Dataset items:
====

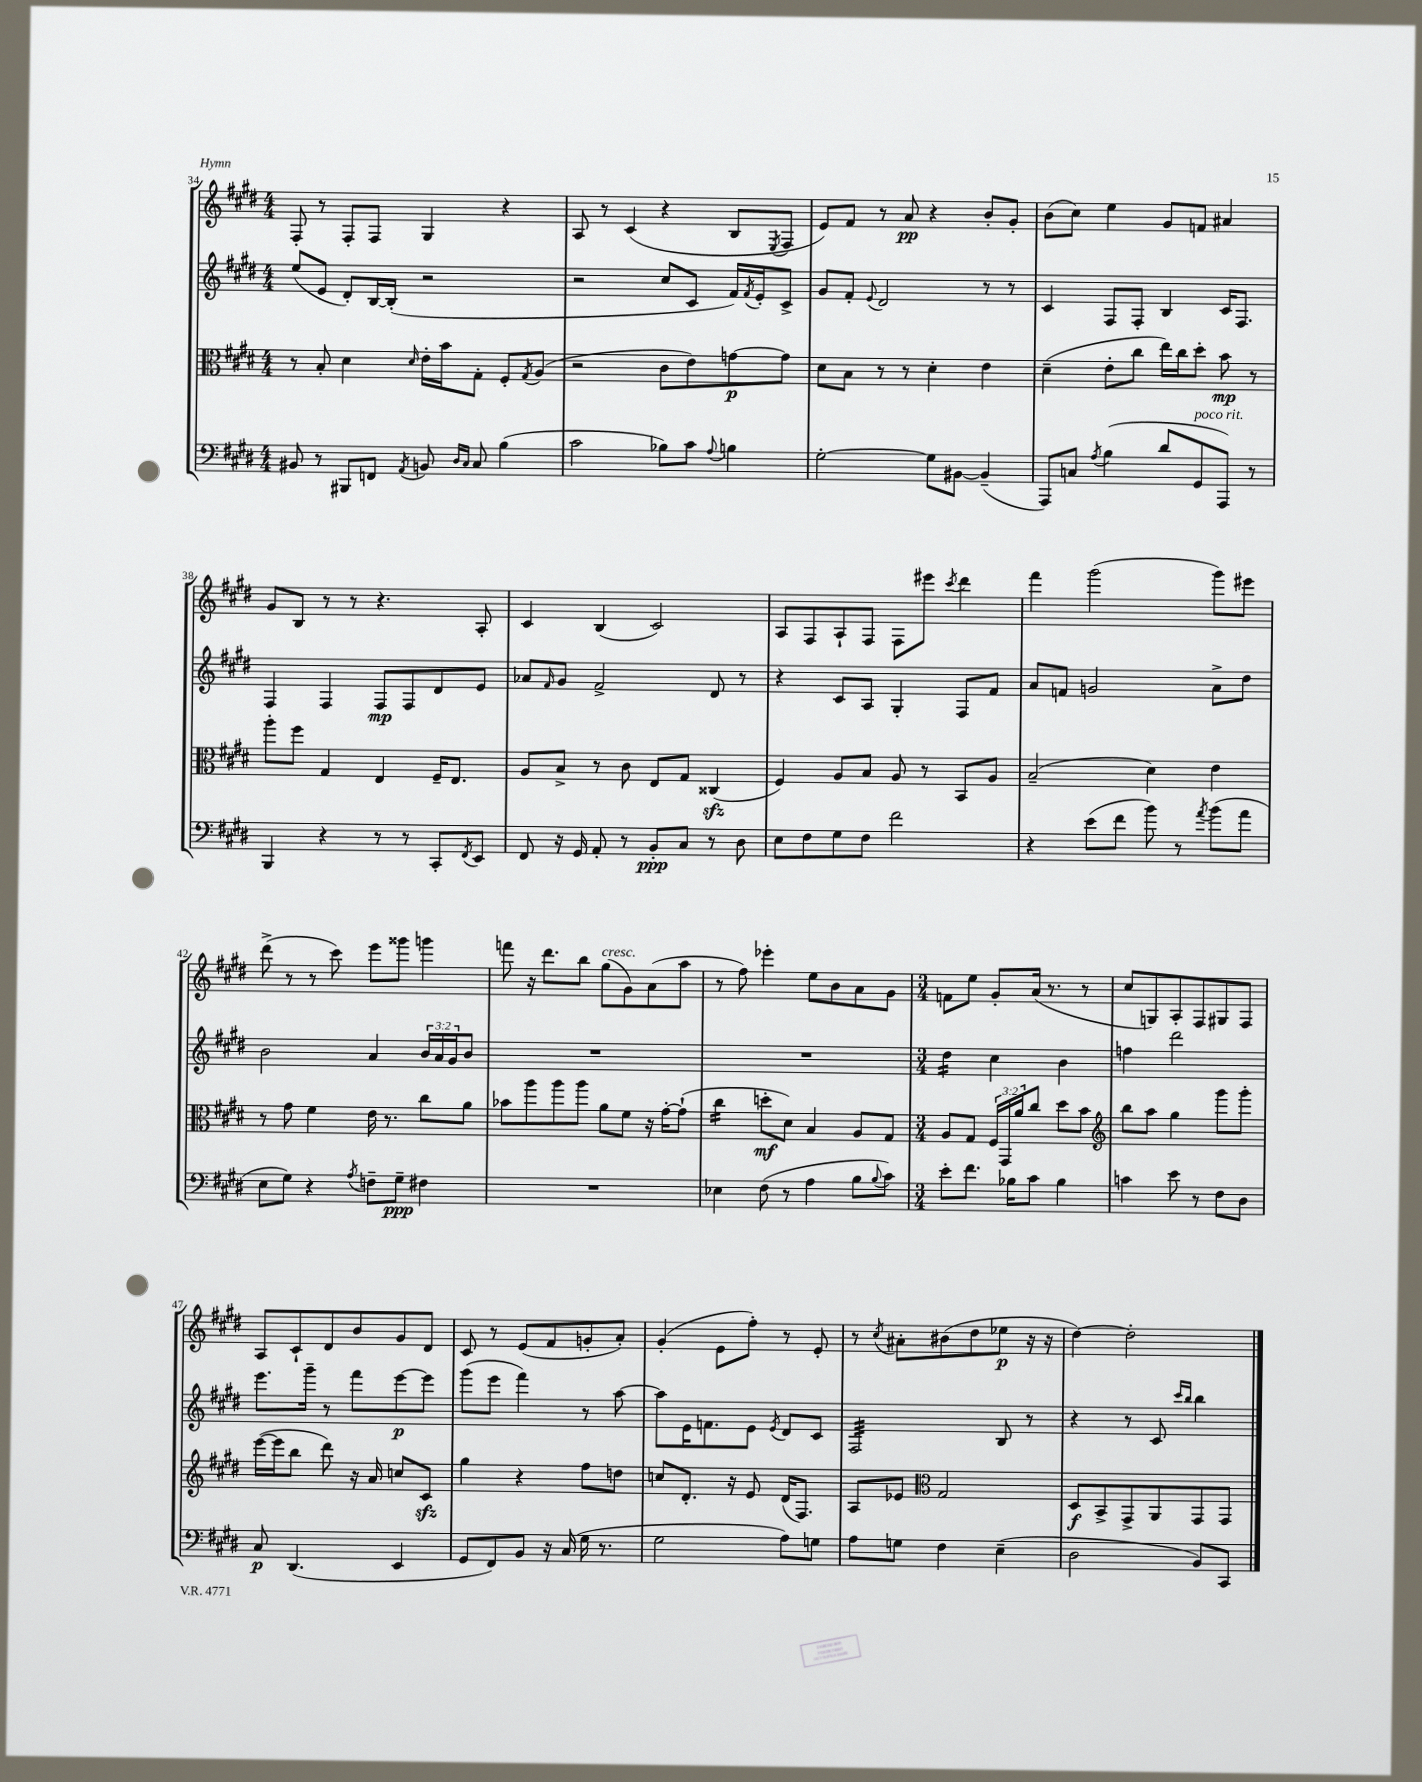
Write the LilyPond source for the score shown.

<<
\new StaffGroup <<
\new Staff = "s0" {
    \clef treble \key e \major \numericTimeSignature \time 4/4
    fis8-. r8 fis8-. fis8 gis4 r4 |
    a8 r8 cis'4( r4 b8 \acciaccatura { e8 } fis8 |
    e'8) fis'8 r8 a'8\pp r4 b'8-. gis'8-. |
    b'8( cis''8) e''4 gis'8 f'8 ais'4 |
    gis'8 b8 r8 r8 r4. a8-. |
    cis'4 b4( cis'2) |
    a8 fis8 a8-! fis8 fis8 eis'''8 \acciaccatura { cis'''8 } dis'''4 |
    fis'''4 gis'''2( gis'''8) eis'''8 |
    dis'''8->( r8 r8 cis'''8) e'''8 gisis'''8 g'''4 |
    f'''8 r16 dis'''8. b''8 gis''8^\markup { \italic "cresc." }( gis'8) a'8( a''8 |
    r8 fis''8) ees'''4-. e''8 b'8 a'8 gis'8 |
    \numericTimeSignature \time 3/4 f'8 e''8 gis'8-. a'16( r8. r8 |
    cis''8 g8) a8-. fis8 gis8 fis8 |
    a8 cis'8-! dis'8 b'8 gis'8 dis'8 |
    cis'8 r8 e'8( fis'8 g'8-. a'8-.) |
    gis'4-.( e'8 fis''8-.) r8 e'8-. |
    r8 \acciaccatura { cis''8 } ais'8-. bis'8( dis''8 ees''8\p r16 r16 |
    dis''4~) dis''2-. \bar "|." |
}
\new Staff = "s1" {
    \clef treble \key e \major \numericTimeSignature \time 4/4 \override Staff.TupletNumber.text = #tuplet-number::calc-fraction-text
    e''8( e'8 dis'8-.) b16~ b16-.( r2 |
    r2 cis''8 cis'8 fis'16) \acciaccatura { fis'8 } e'16-. cis'8-> |
    gis'8 fis'8-. \appoggiatura { e'8 } dis'2 r8 r8 |
    cis'4 fis8 fis8-. b4 cis'16 fis8. |
    fis4 fis4 fis8\mp fis8 dis'8 e'8 |
    aes'8 \grace { fis'16 } gis'8 fis'2-> dis'8 r8 |
    r4 cis'8 a8 gis4-. fis8 fis'8 |
    a'8 f'8 g'2 a'8-> dis''8 |
    b'2 a'4 \tuplet 3/2 { b'16 a'16 gis'16 } b'8 |
    R1 |
    R1 |
    \numericTimeSignature \time 3/4 dis''4:16 cis''4 b'4 |
    f''4 dis'''2 |
    e'''8. gis'''16-- r8 fis'''8 e'''8~\p e'''8 |
    gis'''8( e'''8 fis'''4) r8 a''8~ |
    a''8 e'16 f'8. e'8 \acciaccatura { e'8 } dis'8 cis'8 |
    fis2:32 b8 r8 |
    r4 r8 cis'8 \grace { cis'''16 b''16 } b''4 \bar "|." |
}
\new Staff = "s2" {
    \clef alto \key e \major \numericTimeSignature \time 4/4 \override Staff.TupletNumber.text = #tuplet-number::calc-fraction-text
    r8 b8-. dis'4 \grace { dis'16 } e'16-. b'16 gis8-. fis8-. \acciaccatura { gis8 } a8( |
    r2 cis'8 e'8) g'8~\p g'8 |
    dis'8 b8 r8 r8 dis'4-. e'4 |
    dis'4--( e'8-. cis''8 e''16) cis''16 dis''8-. b'8\mp r8 |
    a''8-. fis''8 gis4 e4 fis16-- e8. |
    a8 b8-> r8 cis'8 e8 gis8 cisis4\sfz( |
    fis4) a8 b8 a8 r8 b,8 a8 |
    b2--( dis'4) e'4 |
    r8 gis'8 fis'4 e'16 r8. cis''8 a'8 |
    bes'8 a''8 a''8 a''8 a'8 fis'8 r16 gis'16~-. gis'8-!( |
    cis''4:16 d''8-.\mf dis'8) b4 a8 gis8 |
    \numericTimeSignature \time 3/4 a8 gis8 \tuplet 3/2 { fis16 gis,16 a'16 } cis''8 dis''8 b'8 |
    \clef treble b''8 a''8 gis''4 gis'''8 gis'''8-. |
    e'''16~( e'''16 b''8 dis'''8) r16 a'16 c''8 cis'8\sfz |
    gis''4 r4 fis''8 d''8 |
    c''8 dis'8.-. r16 e'8 dis'16( fis8.) |
    a8 ees'8 \clef alto gis2 |
    dis8\f b,8-> gis,8-> a,8 gis,8 gis,8 \bar "|." |
}
\new Staff = "s3" {
    \clef bass \key e \major \numericTimeSignature \time 4/4
    bis,8 r8 bis,,8 f,8 \acciaccatura { a,8 } b,8 \grace { dis16 cis16 } cis8 b4( |
    cis'2 bes8) cis'8 \appoggiatura { a8 } b4 |
    gis2~-. gis8 bis,8~ bis,4--( |
    a,,8) c8 \acciaccatura { a8 } b4( dis'8 gis,8^\markup { \italic "poco rit." } a,,8) r8 |
    b,,4 r4 r8 r8 cis,8-. \acciaccatura { fis,8 } e,8 |
    fis,8 r16 gis,16 a,8-. r8 b,8-.\ppp cis8 r8 dis8 |
    e8 fis8 gis8 fis8 fis'2 |
    r4 e'8( fis'8 b'8) r8 \acciaccatura { a'8 } b'8( a'8 |
    e8 gis8) r4 \acciaccatura { a8 } f8-- gis8--\ppp fis4 |
    R1 |
    ees4 fis8( r8 a4 b8 \appoggiatura { b8 } cis'8) |
    \numericTimeSignature \time 3/4 e'8-. fis'8. bes16 cis'8 bes4 |
    c'4 e'8 r8 fis8 dis8 |
    cis8\p dis,4.( e,4 |
    gis,8 fis,8) b,8 r16 cis16( gis16 r8. |
    gis2 a8) g8 |
    a8 g8 fis4 e4--( |
    dis2 b,8) cis,8 \bar "|." |
}
>>
>>
\layout { \context { \Score currentBarNumber = #34 } }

====

Problem to solve: Which lines in the data above contain the string "fraction", with case counting? Pull out each such line in full.

Problem solution:
    \clef treble \key e \major \numericTimeSignature \time 4/4 \override Staff.TupletNumber.text = #tuplet-number::calc-fraction-text
    \clef alto \key e \major \numericTimeSignature \time 4/4 \override Staff.TupletNumber.text = #tuplet-number::calc-fraction-text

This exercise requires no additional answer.